(Record set)

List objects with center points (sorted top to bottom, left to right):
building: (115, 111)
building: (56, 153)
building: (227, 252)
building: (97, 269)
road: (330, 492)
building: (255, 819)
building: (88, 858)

(End Record set)

_To-do item_
Reproduce the entries above in full, verbatim.

_Task output_
List objects with center points (sorted top to bottom, left to right):
building: (115, 111)
building: (56, 153)
building: (227, 252)
building: (97, 269)
road: (330, 492)
building: (255, 819)
building: (88, 858)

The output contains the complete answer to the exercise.